Data:
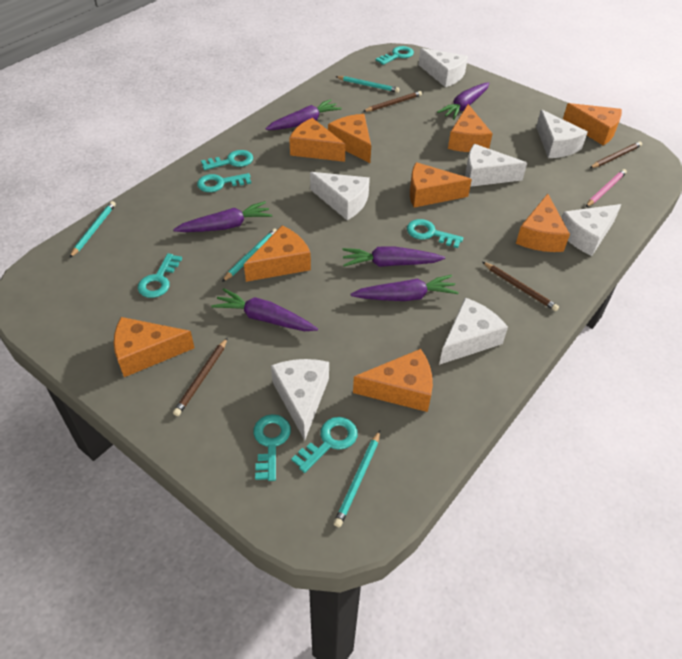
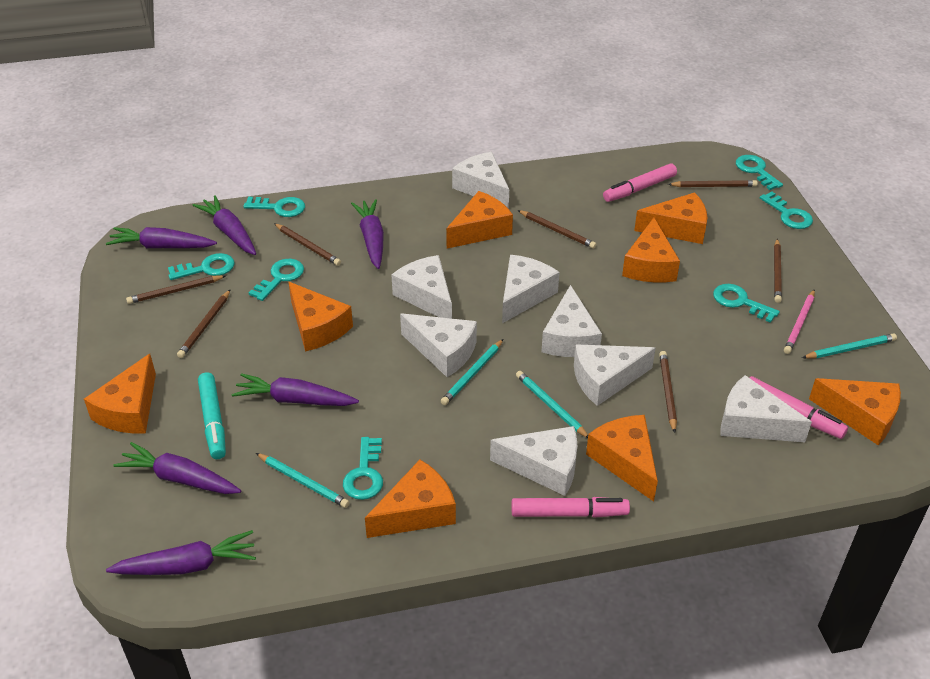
brown pencil: [173,338,228,416] [363,91,422,112] [482,262,559,311] [590,141,642,168] = 4 -> [126,275,225,304] [177,289,231,358] [274,223,341,266] [518,210,596,249] [659,351,677,433] [668,180,758,187] [774,239,782,303] = 7
orange cheese: [114,317,195,377] [244,226,311,282] [289,118,346,162] [328,114,371,163] [353,349,433,412] [410,162,472,208] [448,104,493,152] [516,194,570,252] [563,103,622,145] = 9 -> [84,354,156,433] [288,282,353,352] [365,460,456,538] [446,191,513,249] [586,415,658,502] [622,218,680,282] [634,192,707,244] [809,378,901,445] = 8
pink marker: none = 0 -> [511,497,630,518] [603,164,677,202] [749,376,848,439] = 3
turquoise marker: none = 0 -> [198,372,226,459] = 1
white cheese: [271,359,329,440] [310,172,370,220] [418,48,468,87] [439,298,508,365] [465,144,527,187] [536,110,588,158] [562,204,622,256] = 7 -> [391,255,452,319] [400,314,477,377] [452,152,509,209] [490,426,577,496] [502,255,560,323] [541,285,602,357] [574,344,656,406] [720,375,812,442] = 8

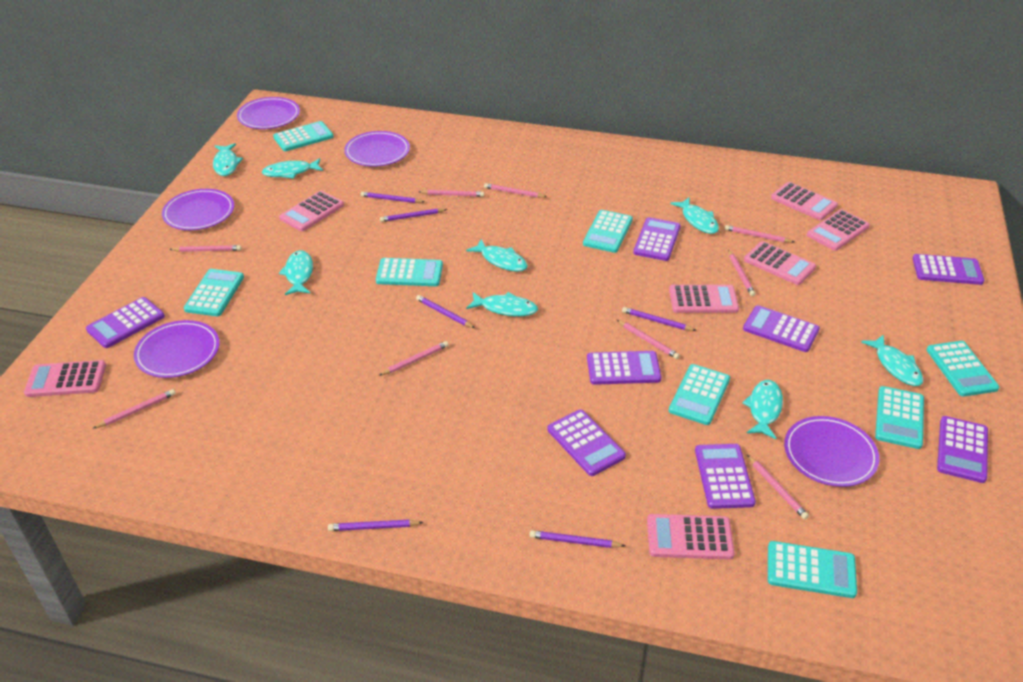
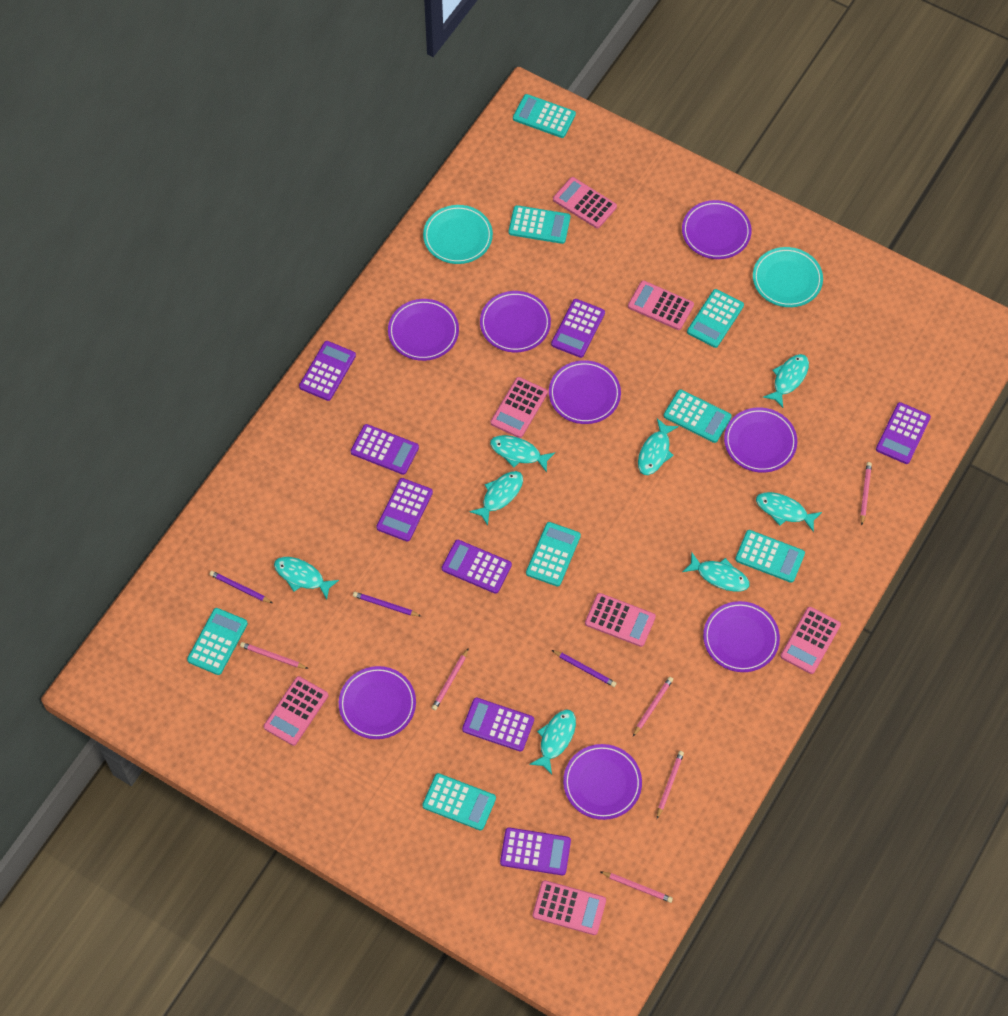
pink pencil: [92,389,176,429] [169,245,242,252] [378,341,449,376] [419,190,484,197] [484,183,547,198] [617,320,680,359] [725,225,794,243] [728,250,755,296] [747,455,809,519] = 9 -> [240,642,308,669] [432,648,469,710] [600,871,673,903] [633,677,673,736] [657,751,684,819] [860,462,872,525] = 6
purple pencil: [328,519,424,531] [360,192,425,203] [380,208,447,222] [416,295,475,328] [530,530,625,548] [622,307,697,331] = 6 -> [209,571,272,603] [353,592,421,616] [552,650,617,687] = 3
purple plate: [134,320,219,378] [162,189,234,230] [237,97,300,129] [344,131,410,167] [784,416,879,487] = 5 -> [339,666,416,739] [388,299,459,361] [480,291,551,352] [549,360,621,424] [563,744,642,820] [682,200,751,259] [703,601,780,672] [724,407,797,473] = 8
turquoise plate: none = 0 -> [423,205,493,264] [753,247,823,307] = 2

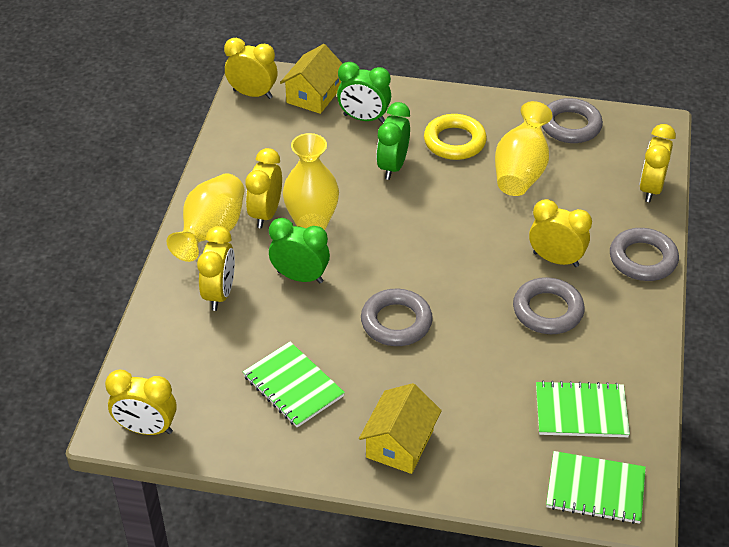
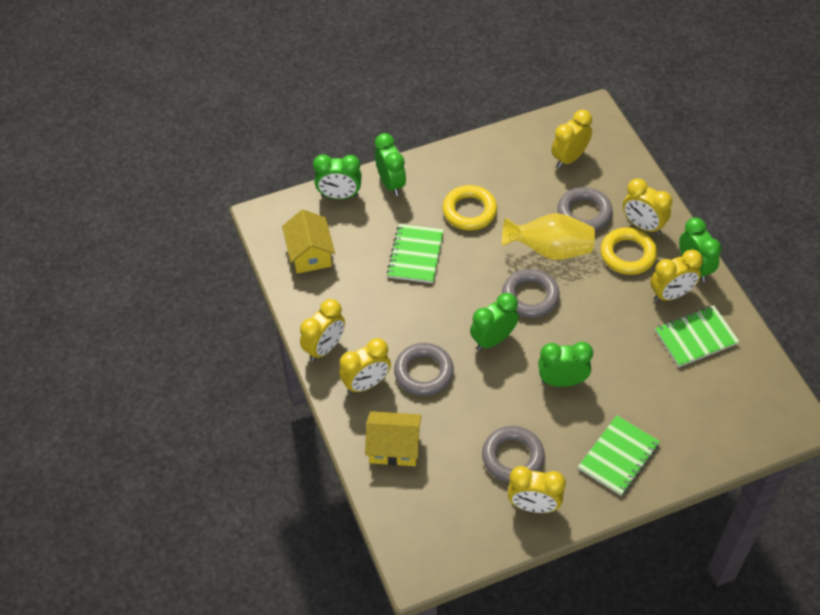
green clock: [269,218,330,283] [337,62,391,123] [376,102,410,180] = 3 -> [313,154,362,199] [375,133,406,196] [470,293,519,350] [538,342,593,387] [679,217,722,282] = 5
yellow ring: [424,114,487,160] = 1 -> [443,185,497,231] [601,227,657,275] = 2
yellow vase: [167,173,244,262] [283,133,339,230] [495,101,552,196] = 3 -> [502,213,595,260] = 1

Task details: Retype all the records exactly and keep out every picture.

Task solution:
brown pencil: [173,338,228,416] [363,91,422,112] [482,262,559,311] [590,141,642,168] = 4 -> [126,275,225,304] [177,289,231,358] [274,223,341,266] [518,210,596,249] [659,351,677,433] [668,180,758,187] [774,239,782,303] = 7
orange cheese: [114,317,195,377] [244,226,311,282] [289,118,346,162] [328,114,371,163] [353,349,433,412] [410,162,472,208] [448,104,493,152] [516,194,570,252] [563,103,622,145] = 9 -> [84,354,156,433] [288,282,353,352] [365,460,456,538] [446,191,513,249] [586,415,658,502] [622,218,680,282] [634,192,707,244] [809,378,901,445] = 8
pink marker: none = 0 -> [511,497,630,518] [603,164,677,202] [749,376,848,439] = 3
turquoise marker: none = 0 -> [198,372,226,459] = 1
white cheese: [271,359,329,440] [310,172,370,220] [418,48,468,87] [439,298,508,365] [465,144,527,187] [536,110,588,158] [562,204,622,256] = 7 -> [391,255,452,319] [400,314,477,377] [452,152,509,209] [490,426,577,496] [502,255,560,323] [541,285,602,357] [574,344,656,406] [720,375,812,442] = 8

pink pencil: [92,389,176,429] [169,245,242,252] [378,341,449,376] [419,190,484,197] [484,183,547,198] [617,320,680,359] [725,225,794,243] [728,250,755,296] [747,455,809,519] = 9 -> [240,642,308,669] [432,648,469,710] [600,871,673,903] [633,677,673,736] [657,751,684,819] [860,462,872,525] = 6
purple pencil: [328,519,424,531] [360,192,425,203] [380,208,447,222] [416,295,475,328] [530,530,625,548] [622,307,697,331] = 6 -> [209,571,272,603] [353,592,421,616] [552,650,617,687] = 3
purple plate: [134,320,219,378] [162,189,234,230] [237,97,300,129] [344,131,410,167] [784,416,879,487] = 5 -> [339,666,416,739] [388,299,459,361] [480,291,551,352] [549,360,621,424] [563,744,642,820] [682,200,751,259] [703,601,780,672] [724,407,797,473] = 8
turquoise plate: none = 0 -> [423,205,493,264] [753,247,823,307] = 2

green clock: [269,218,330,283] [337,62,391,123] [376,102,410,180] = 3 -> [313,154,362,199] [375,133,406,196] [470,293,519,350] [538,342,593,387] [679,217,722,282] = 5
yellow ring: [424,114,487,160] = 1 -> [443,185,497,231] [601,227,657,275] = 2
yellow vase: [167,173,244,262] [283,133,339,230] [495,101,552,196] = 3 -> [502,213,595,260] = 1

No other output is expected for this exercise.